# Task instructions
If a line of the material holds the string "brown", it counts; report the number of such lines alone.

# Records for this task
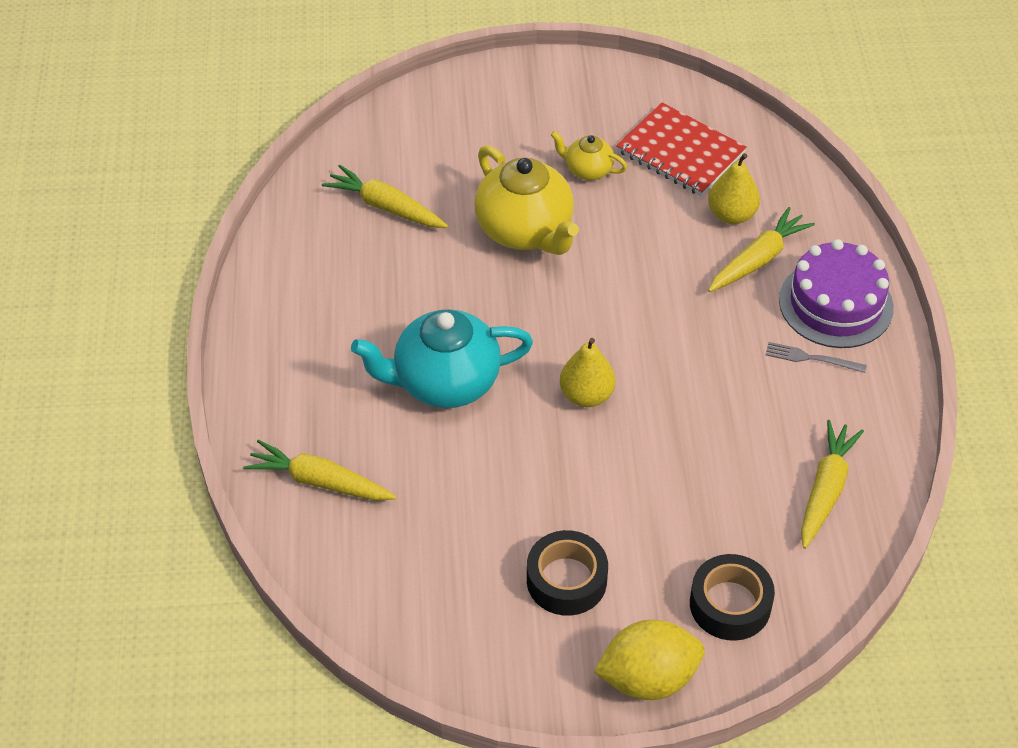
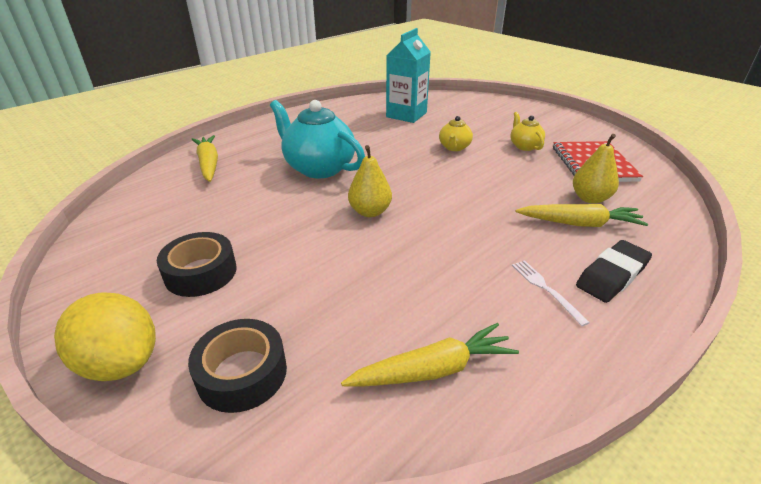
camera: 50 degrees right, 15 degrees down
(385, 207) = (406, 115): yellow carrot -> turquoise carton
(525, 230) = (454, 147): yellow teapot -> yellow teapot, size x0.50
(811, 358) = (546, 289): grey fork -> white fork
(836, 304) = (612, 275): purple cake -> black eraser

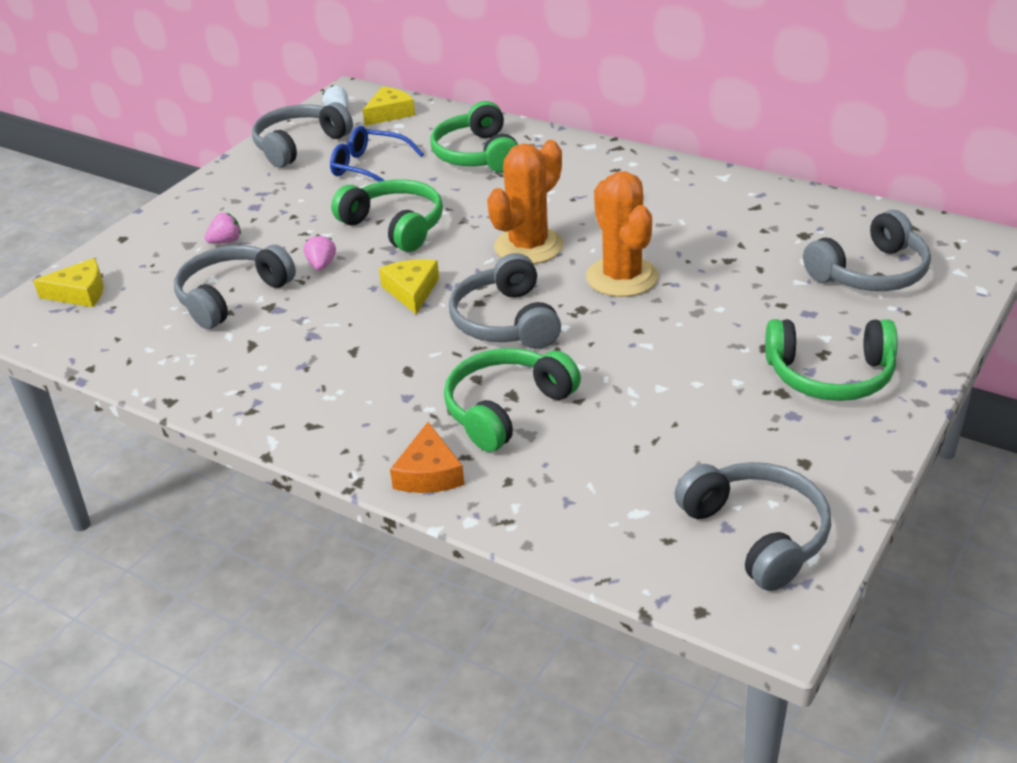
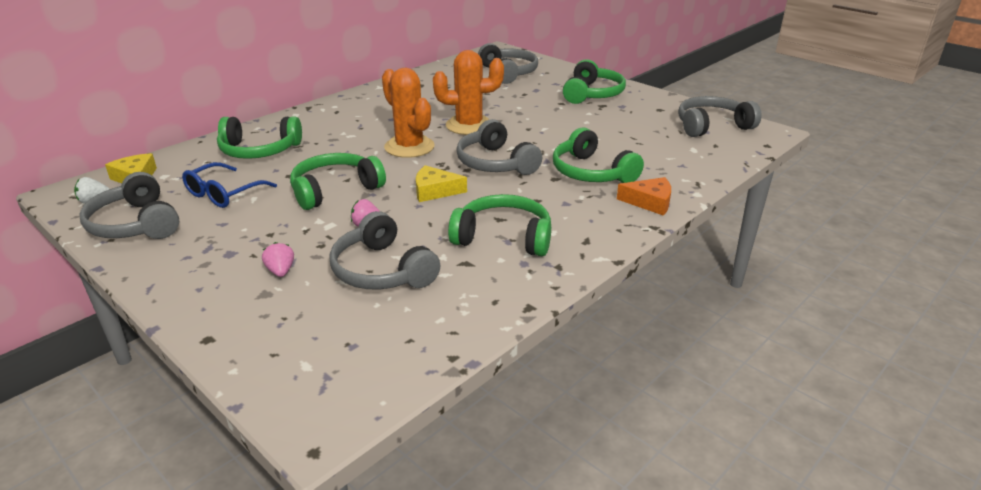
camera: 80 degrees left, 5 degrees down
(80, 293) = (300, 369): yellow cheese -> none
(309, 361) = (503, 237): none -> green headphones
(506, 321) = (495, 163): grey headphones -> grey headphones turned 60 degrees clockwise

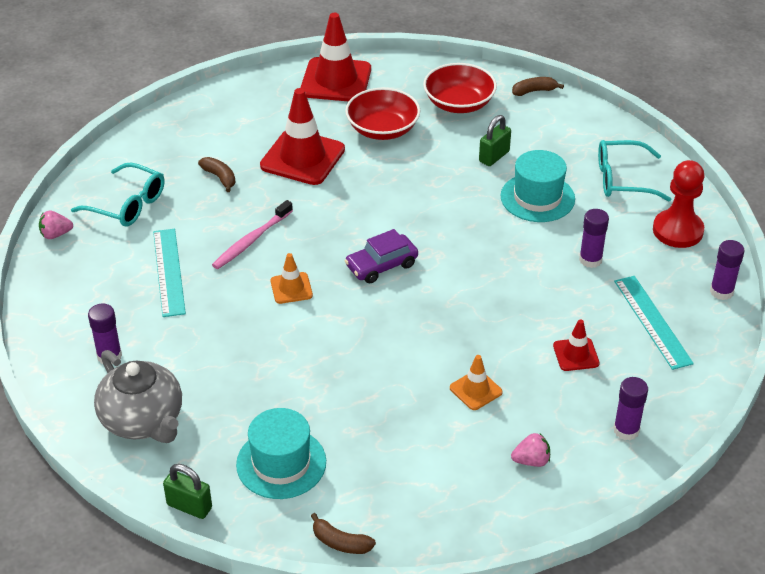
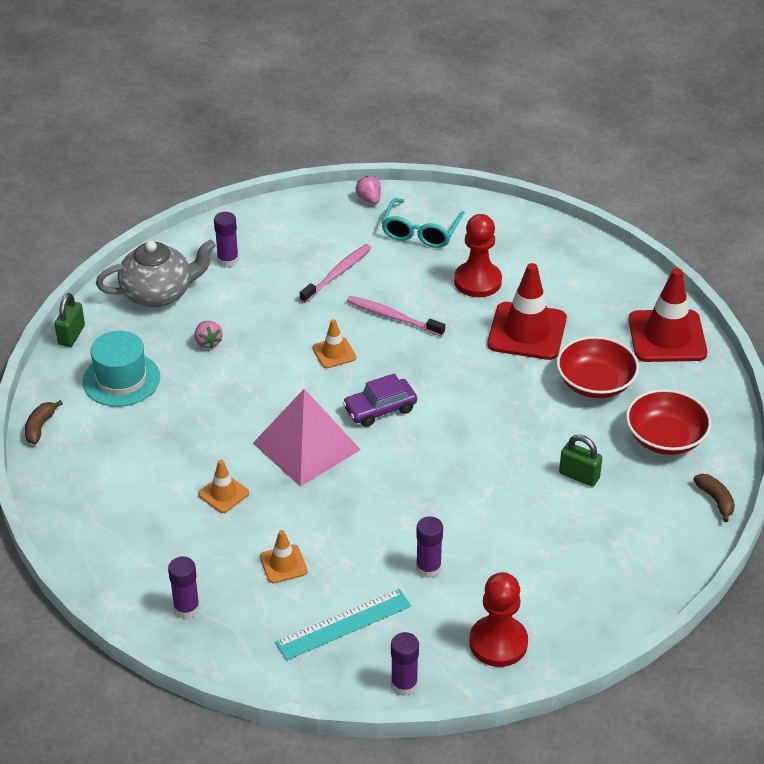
camera: 80 degrees right, 0 degrees up
(143, 420) = (159, 293): grey teapot -> grey teapot turned 150 degrees counterclockwise
(169, 272) = (338, 273): turquoise ruler -> pink toothbrush
(220, 177) = (477, 281): brown banana -> red pawn
(381, 265) = (380, 409): purple car -> purple car turned 75 degrees counterclockwise
(421, 322) = (306, 446): none -> pink pyramid
(531, 461) = (140, 540): pink strawberry -> pink strawberry (208, 342)
(537, 197) = (519, 517): turquoise hat -> none
(576, 354) = (283, 564): red traffic cone -> orange traffic cone
(623, 179) = (575, 590): turquoise glasses -> none

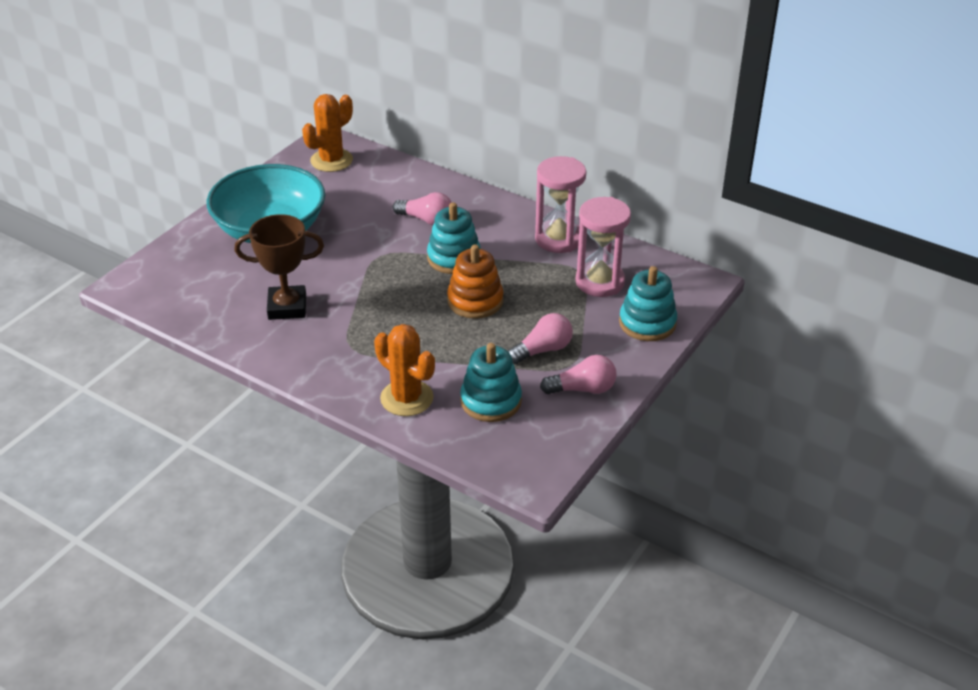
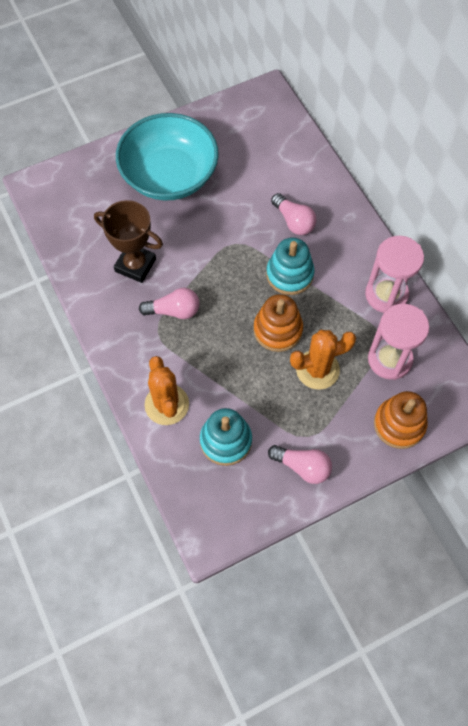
camera: 30 degrees right, 25 degrees up
(331, 160) = (259, 118): orange cactus -> orange cactus (317, 369)
(542, 350) = (297, 409): pink light bulb -> pink light bulb (174, 311)
(647, 323) = (399, 424): turquoise stacking toy -> orange stacking toy

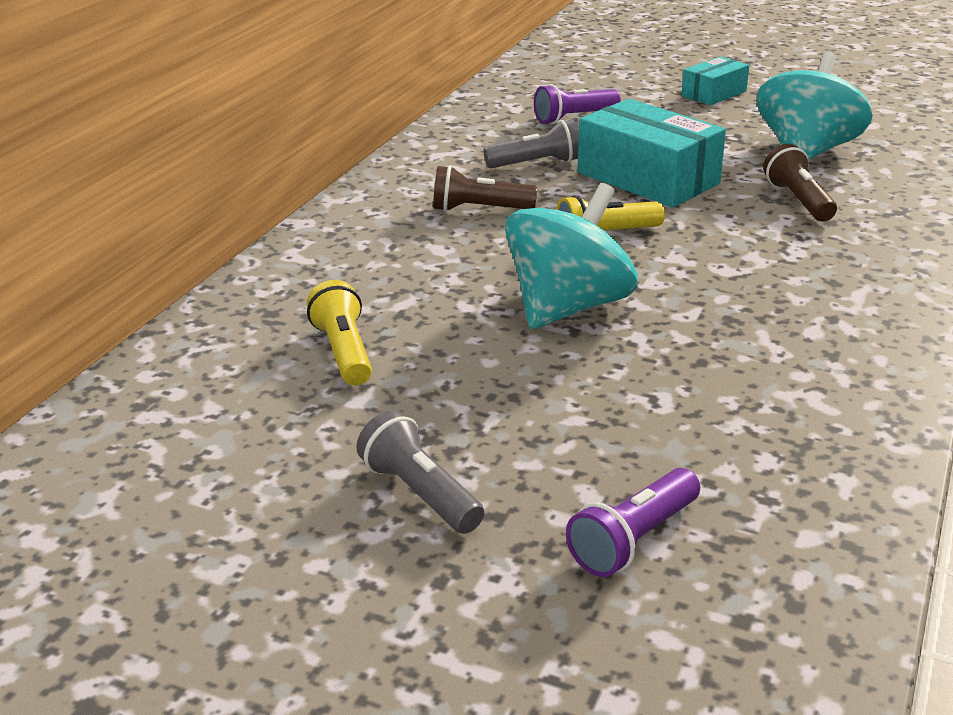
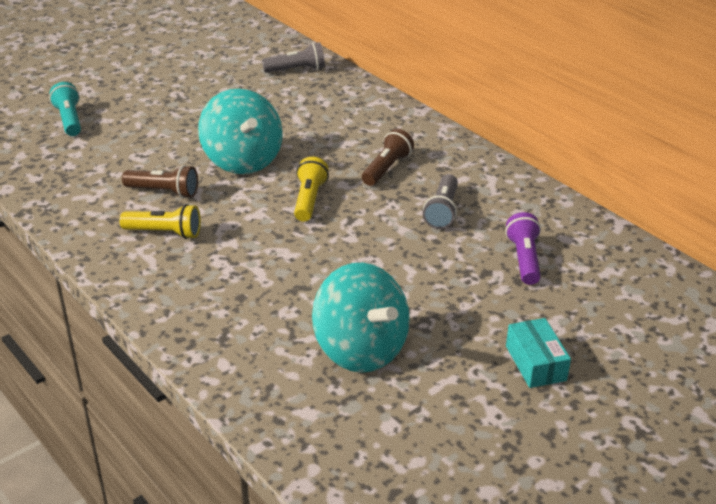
camera: 115 degrees right, 5 degrees up
(344, 352) = (267, 94): yellow flashlight -> yellow flashlight (165, 233)
(420, 493) = (149, 88): grey flashlight -> grey flashlight (296, 70)
(633, 540) = (69, 120): purple flashlight -> turquoise flashlight
(648, 178) = (378, 248): turquoise box -> none
(798, 200) = (283, 299): brown flashlight -> brown flashlight (164, 192)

# Exercise result
2